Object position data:
★ ★ ★ ★ ★
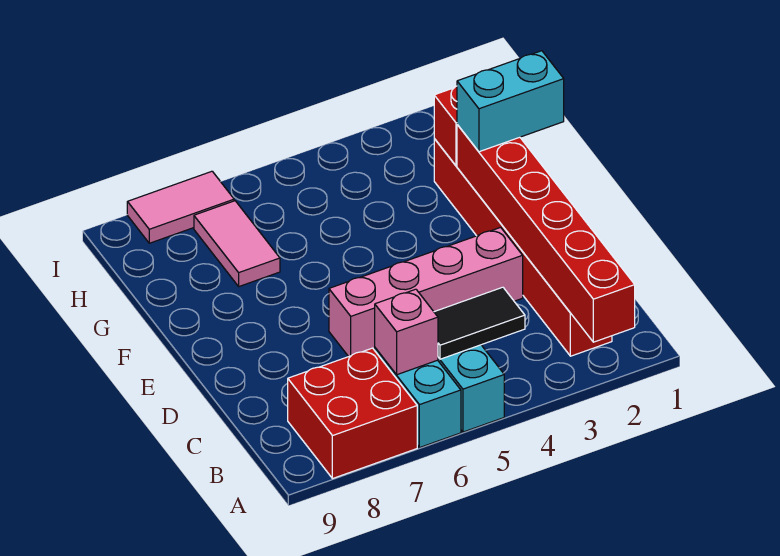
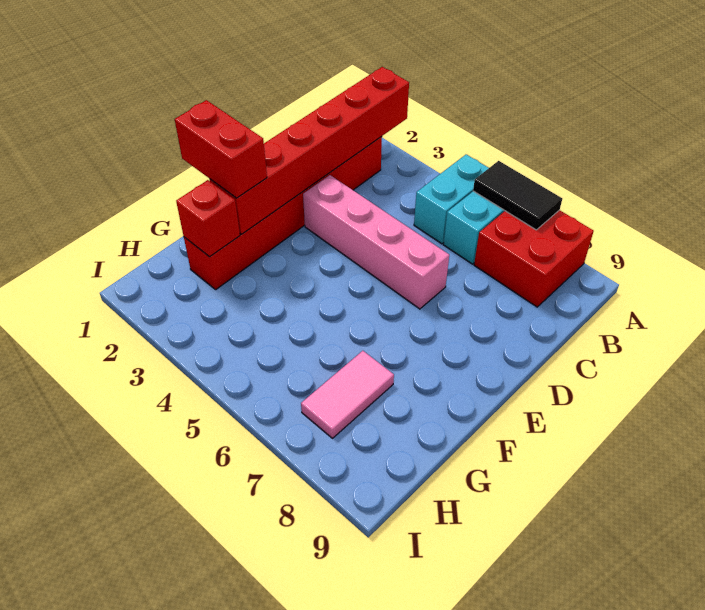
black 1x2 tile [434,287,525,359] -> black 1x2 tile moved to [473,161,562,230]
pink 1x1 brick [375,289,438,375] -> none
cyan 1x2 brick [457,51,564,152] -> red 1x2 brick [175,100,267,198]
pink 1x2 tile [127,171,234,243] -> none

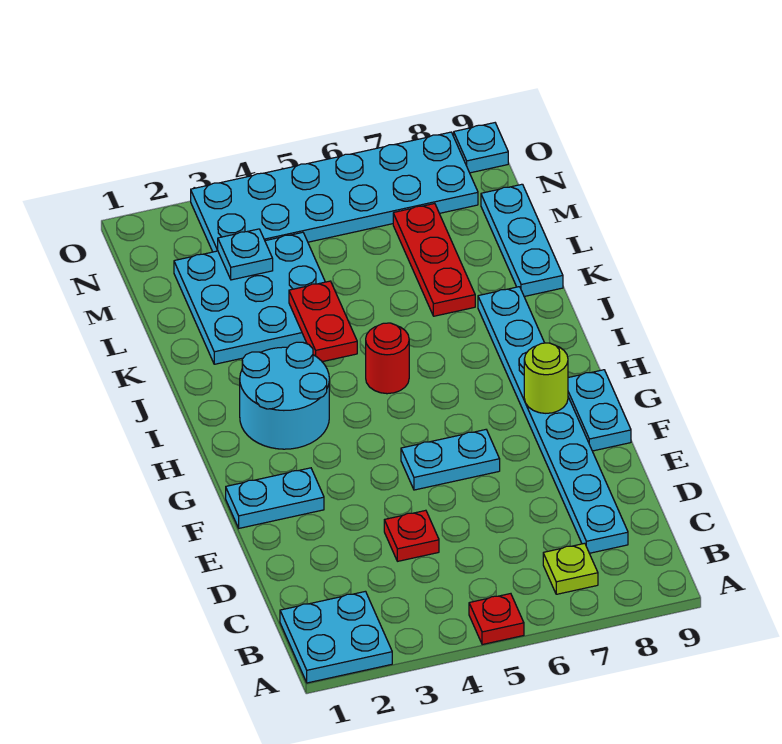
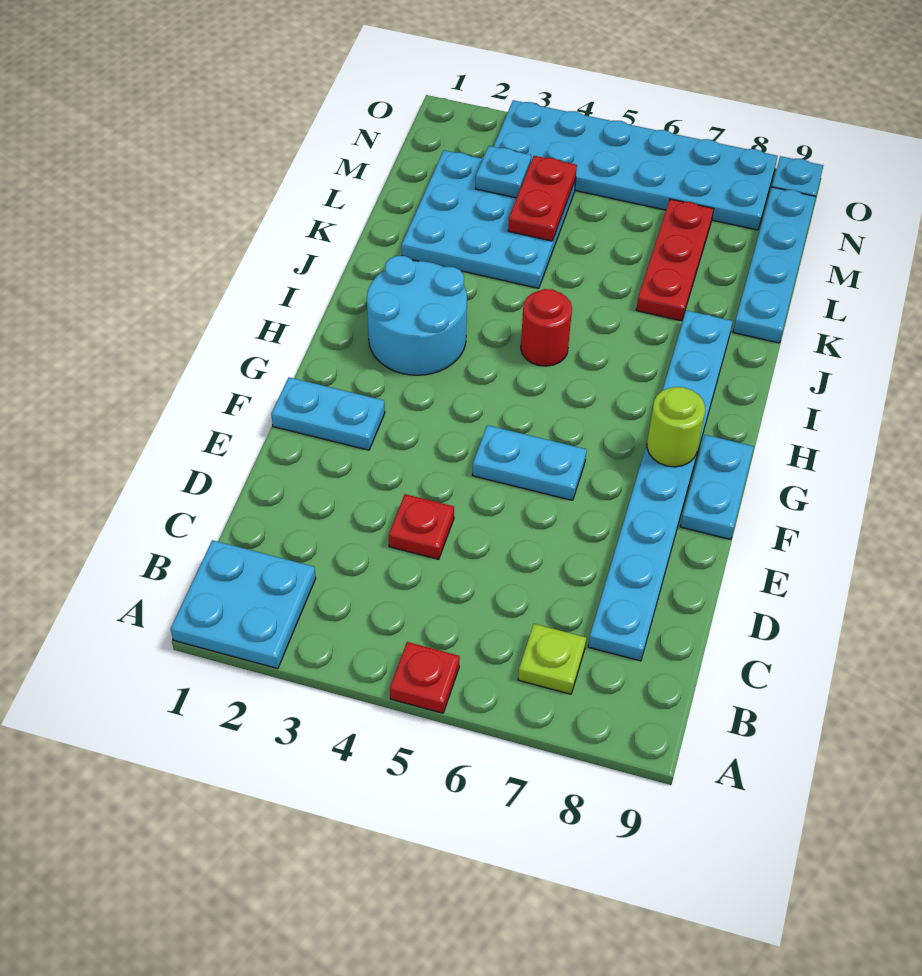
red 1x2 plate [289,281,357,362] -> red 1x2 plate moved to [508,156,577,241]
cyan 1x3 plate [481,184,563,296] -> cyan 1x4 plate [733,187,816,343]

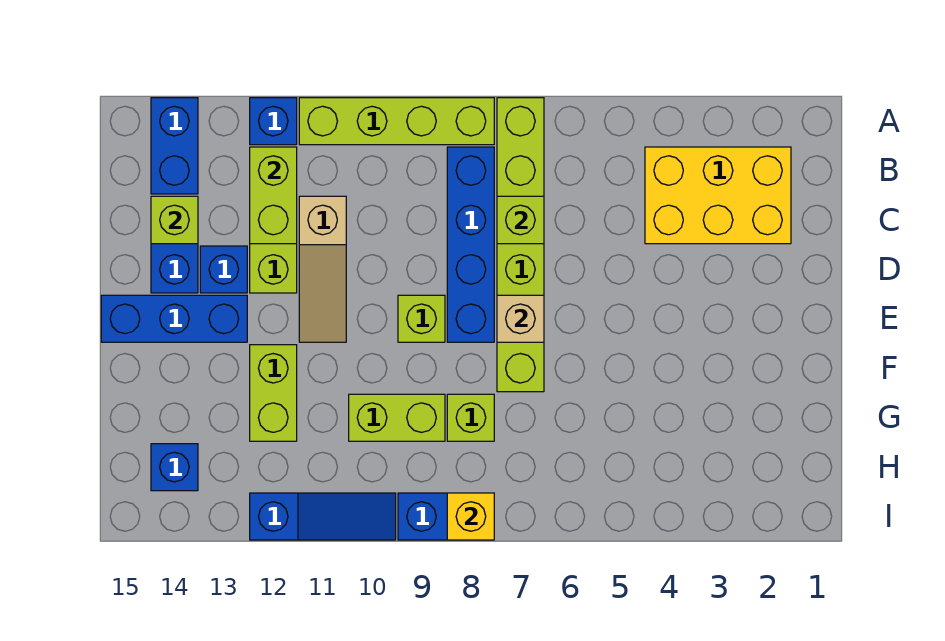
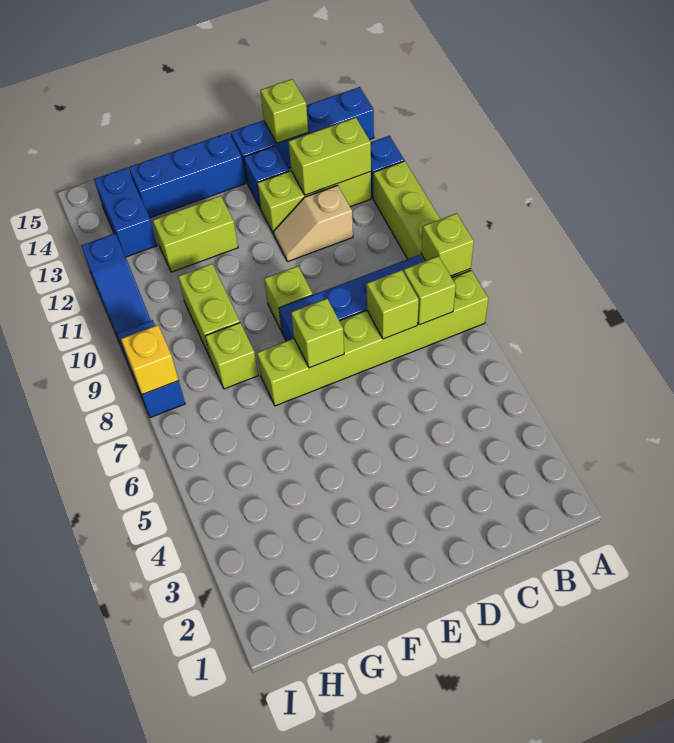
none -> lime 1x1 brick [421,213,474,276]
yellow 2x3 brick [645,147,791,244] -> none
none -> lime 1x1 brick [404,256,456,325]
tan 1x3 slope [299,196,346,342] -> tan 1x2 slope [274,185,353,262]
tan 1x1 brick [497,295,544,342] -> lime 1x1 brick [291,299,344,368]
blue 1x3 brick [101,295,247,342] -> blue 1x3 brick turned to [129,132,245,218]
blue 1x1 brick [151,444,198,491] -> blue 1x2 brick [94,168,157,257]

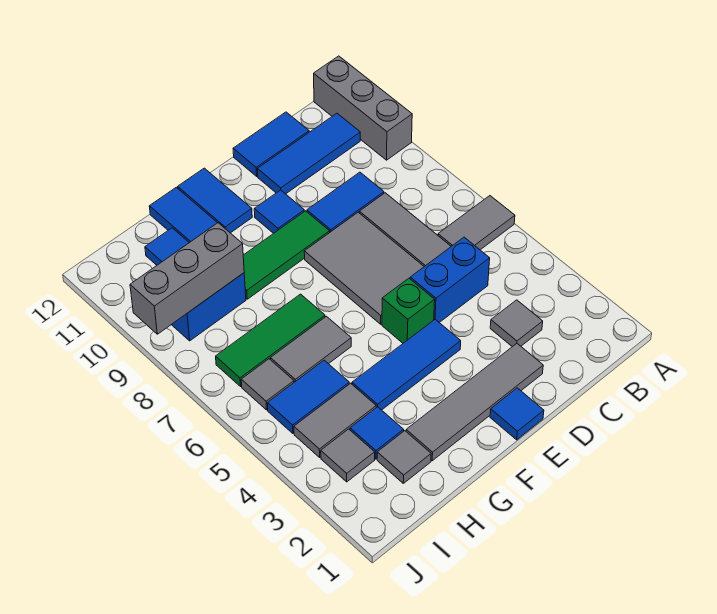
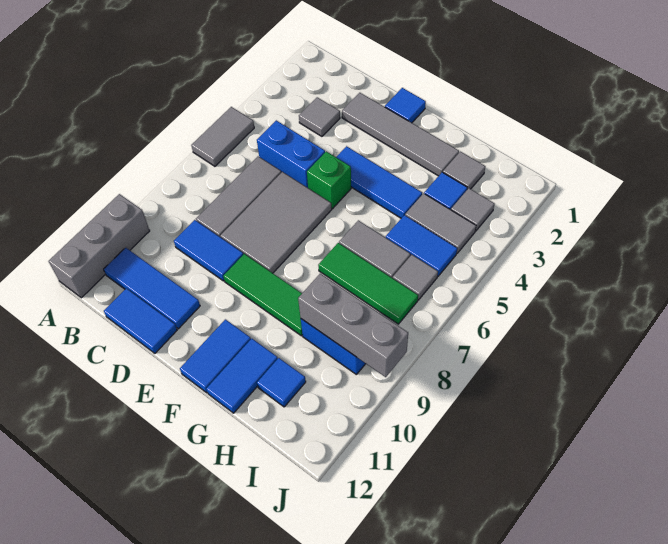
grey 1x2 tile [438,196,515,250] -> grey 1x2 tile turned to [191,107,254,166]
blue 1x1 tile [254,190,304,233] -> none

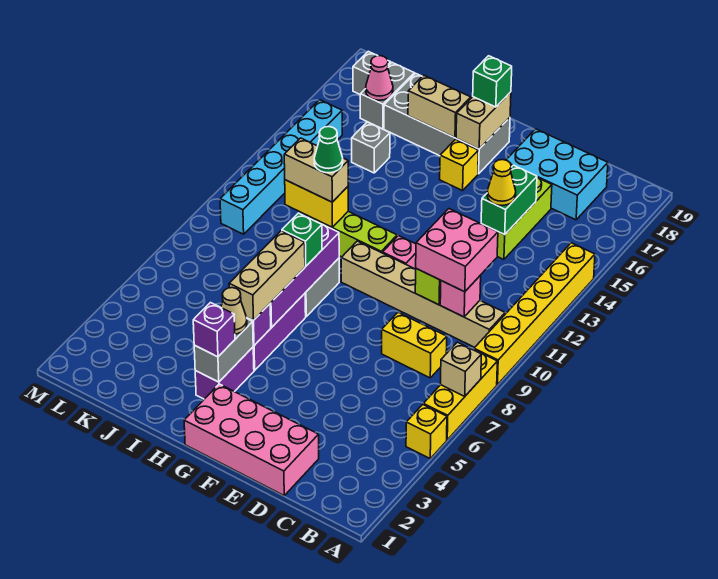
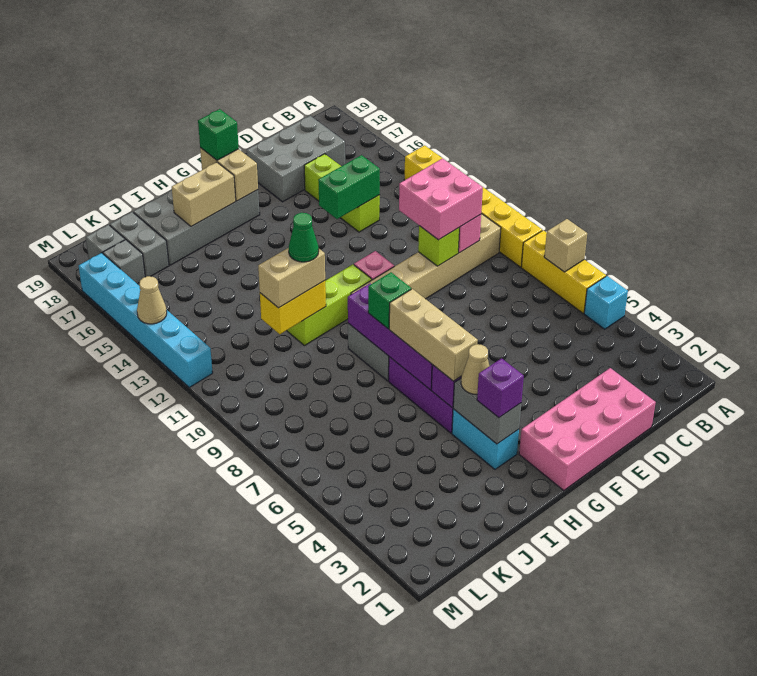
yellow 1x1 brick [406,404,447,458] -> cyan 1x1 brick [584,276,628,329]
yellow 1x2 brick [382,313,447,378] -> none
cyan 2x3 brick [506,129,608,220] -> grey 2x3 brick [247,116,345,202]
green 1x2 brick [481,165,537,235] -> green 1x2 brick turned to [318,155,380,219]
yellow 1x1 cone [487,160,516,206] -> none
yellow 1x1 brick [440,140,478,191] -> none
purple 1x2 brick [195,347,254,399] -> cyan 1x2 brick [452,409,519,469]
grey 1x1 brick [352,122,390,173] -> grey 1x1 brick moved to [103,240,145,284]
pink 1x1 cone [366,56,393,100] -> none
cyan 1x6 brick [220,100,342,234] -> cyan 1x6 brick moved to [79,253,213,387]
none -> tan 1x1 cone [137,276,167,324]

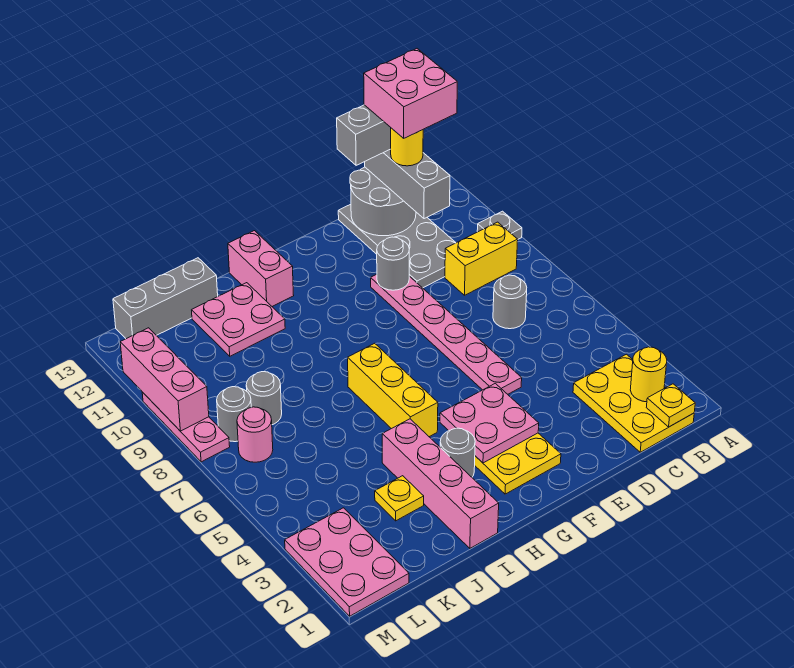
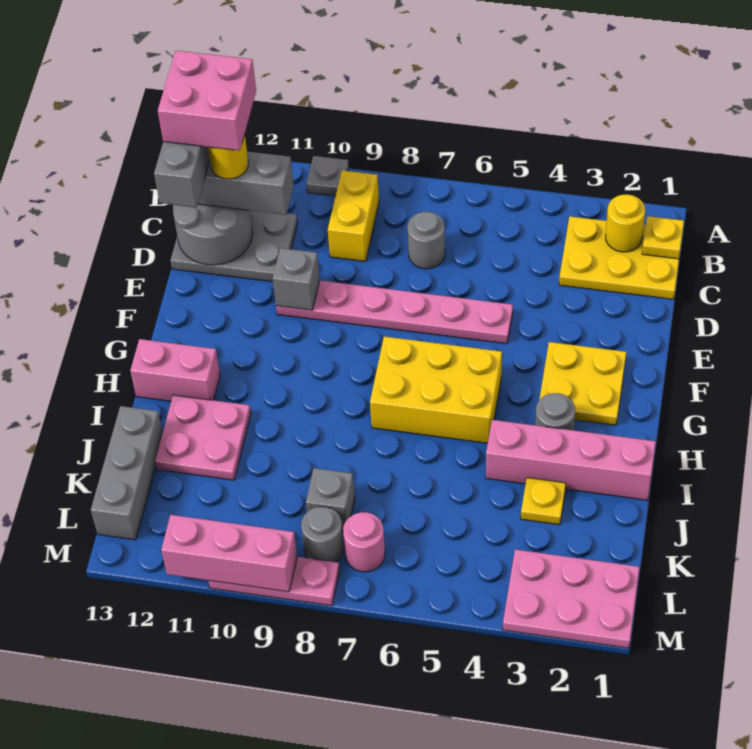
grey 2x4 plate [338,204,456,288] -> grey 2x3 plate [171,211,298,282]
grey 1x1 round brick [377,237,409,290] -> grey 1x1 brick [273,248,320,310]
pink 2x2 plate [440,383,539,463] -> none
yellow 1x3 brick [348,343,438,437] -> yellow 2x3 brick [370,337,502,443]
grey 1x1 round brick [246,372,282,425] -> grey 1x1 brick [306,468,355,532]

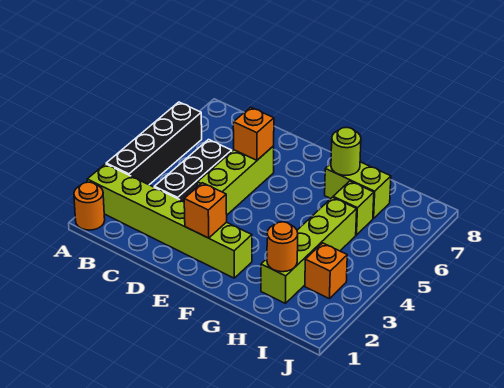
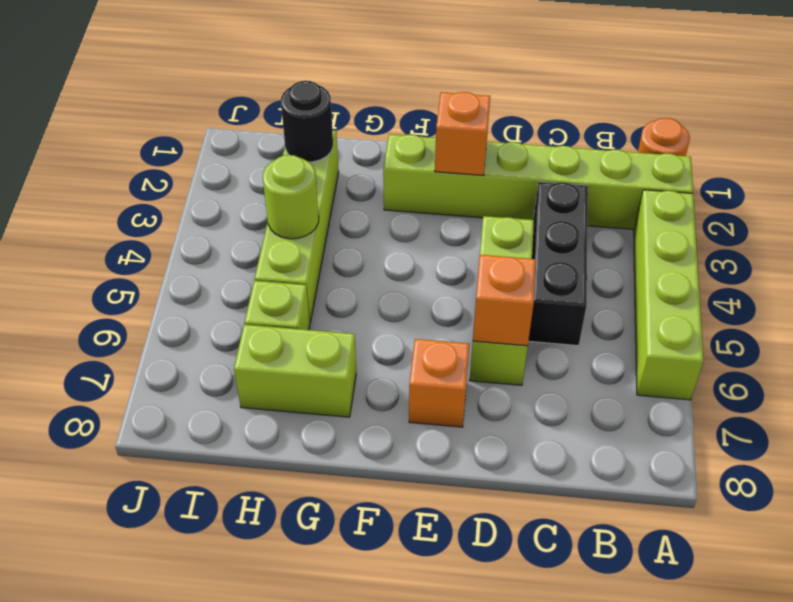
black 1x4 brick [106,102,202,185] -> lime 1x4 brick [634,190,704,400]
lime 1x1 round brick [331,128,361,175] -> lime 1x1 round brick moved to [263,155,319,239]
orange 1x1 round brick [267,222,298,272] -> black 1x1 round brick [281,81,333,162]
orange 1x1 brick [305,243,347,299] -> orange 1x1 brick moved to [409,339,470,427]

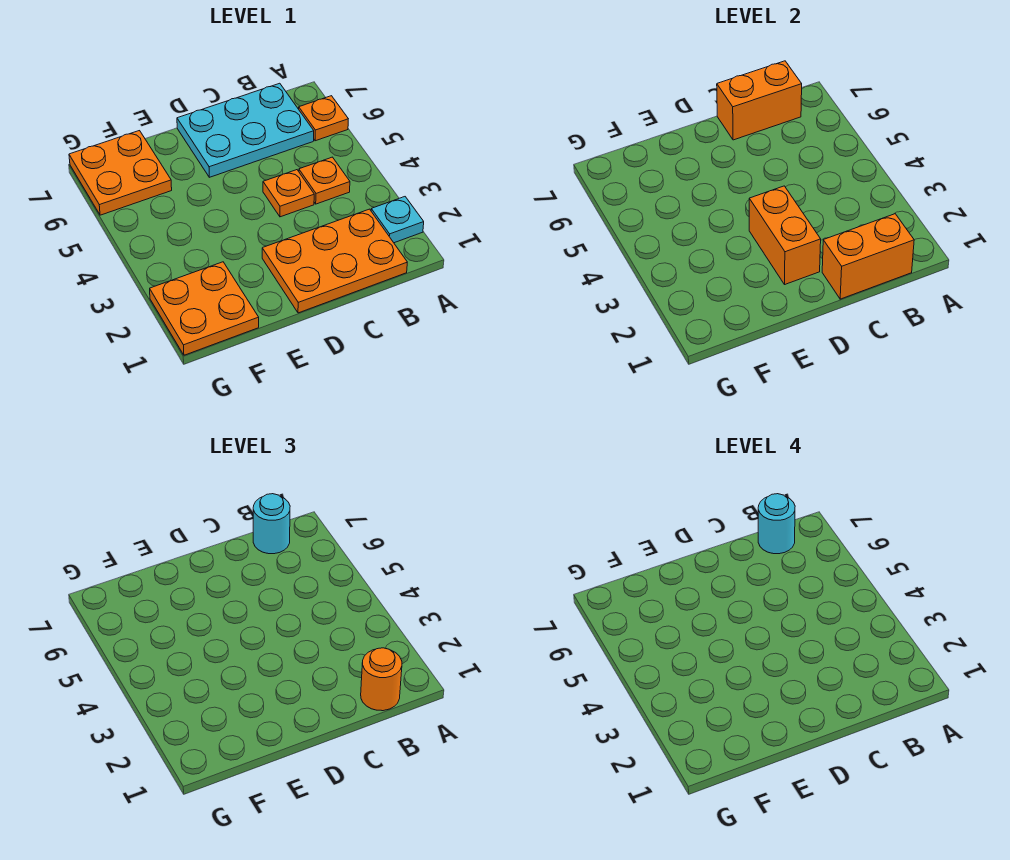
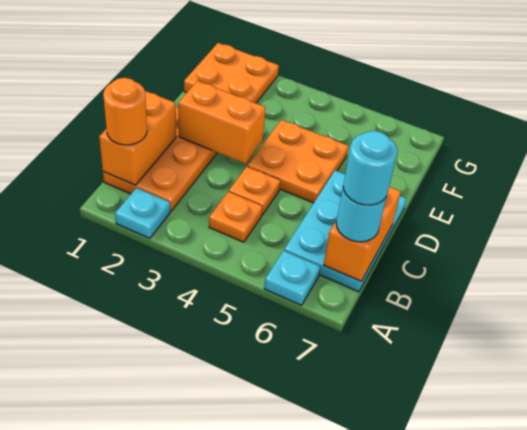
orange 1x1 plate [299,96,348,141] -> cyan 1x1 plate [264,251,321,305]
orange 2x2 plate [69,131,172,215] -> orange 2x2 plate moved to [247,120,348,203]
★ ★ ★ ★ ★
**Aim of the exercise**
In the answer, include exactly the lines from the one containing "yellow 1x3 brick" through the end of the records above and no pictures at all.

**Answer below**
yellow 1x3 brick [348,343,438,437] -> yellow 2x3 brick [370,337,502,443]
grey 1x1 round brick [246,372,282,425] -> grey 1x1 brick [306,468,355,532]

black 1x4 brick [106,102,202,185] -> lime 1x4 brick [634,190,704,400]
lime 1x1 round brick [331,128,361,175] -> lime 1x1 round brick moved to [263,155,319,239]
orange 1x1 round brick [267,222,298,272] -> black 1x1 round brick [281,81,333,162]
orange 1x1 brick [305,243,347,299] -> orange 1x1 brick moved to [409,339,470,427]

orange 1x1 plate [299,96,348,141] -> cyan 1x1 plate [264,251,321,305]
orange 2x2 plate [69,131,172,215] -> orange 2x2 plate moved to [247,120,348,203]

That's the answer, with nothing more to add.